Dataset content →
___

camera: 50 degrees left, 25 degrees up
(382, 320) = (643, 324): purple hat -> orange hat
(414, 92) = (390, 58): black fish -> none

___

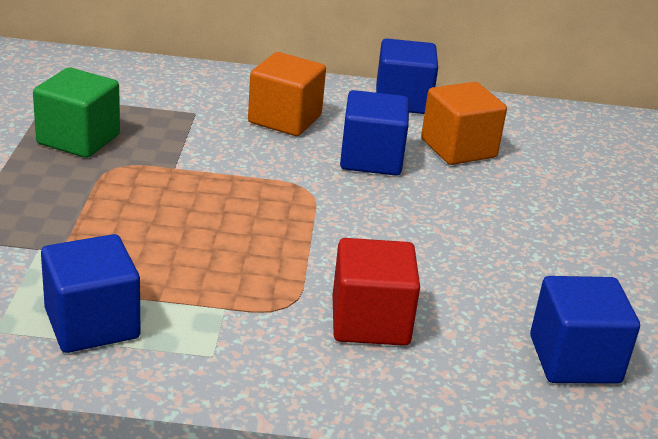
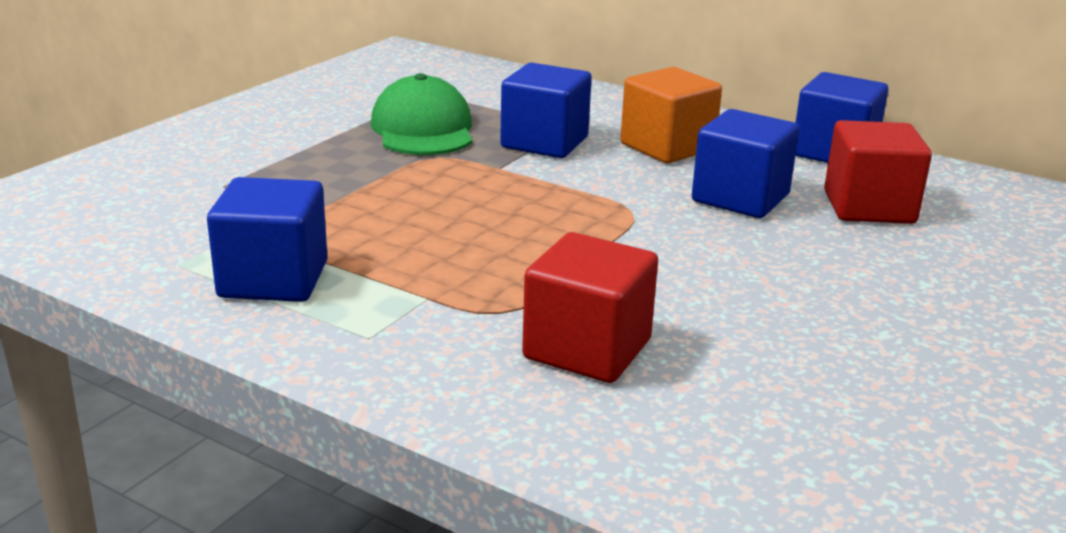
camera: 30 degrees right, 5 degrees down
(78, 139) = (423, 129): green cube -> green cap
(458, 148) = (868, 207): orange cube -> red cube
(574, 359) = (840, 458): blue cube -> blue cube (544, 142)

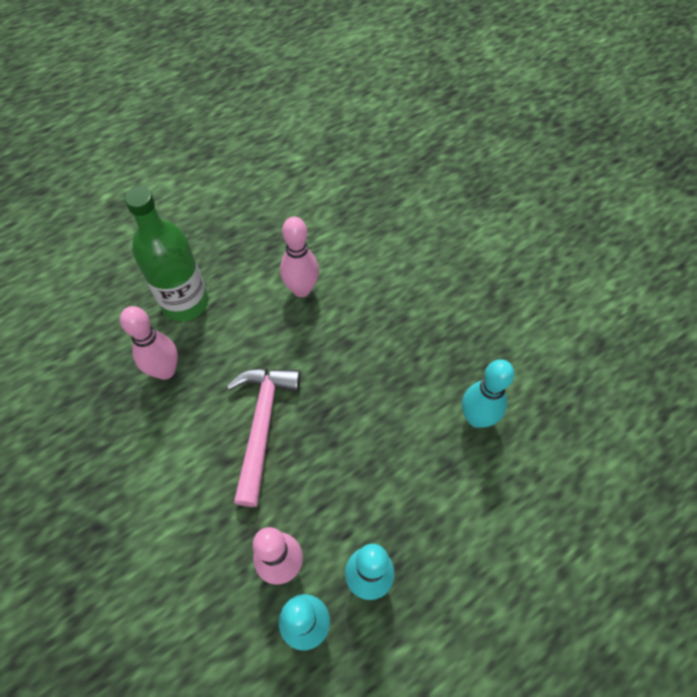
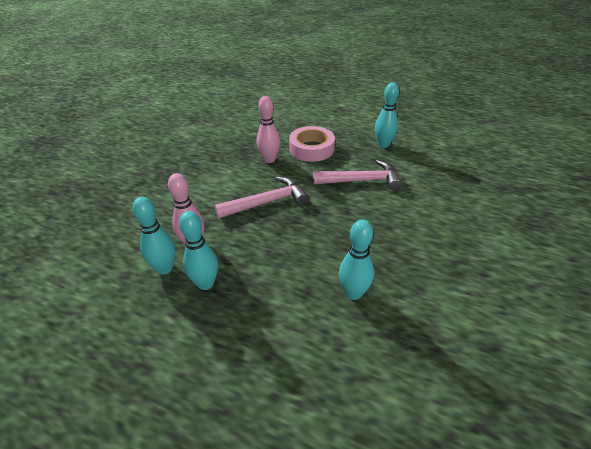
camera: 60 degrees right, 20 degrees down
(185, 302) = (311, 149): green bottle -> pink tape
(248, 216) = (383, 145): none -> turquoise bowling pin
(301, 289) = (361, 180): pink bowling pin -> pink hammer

___

Problem statement → Look above for the line with "camera: 50 degrees left, 25 degrees up" and the line with "(414, 92) = (390, 58): black fish -> none". Retype those two lines and every line between them exactly, adding nothing.

Response below →
camera: 50 degrees left, 25 degrees up
(382, 320) = (643, 324): purple hat -> orange hat
(414, 92) = (390, 58): black fish -> none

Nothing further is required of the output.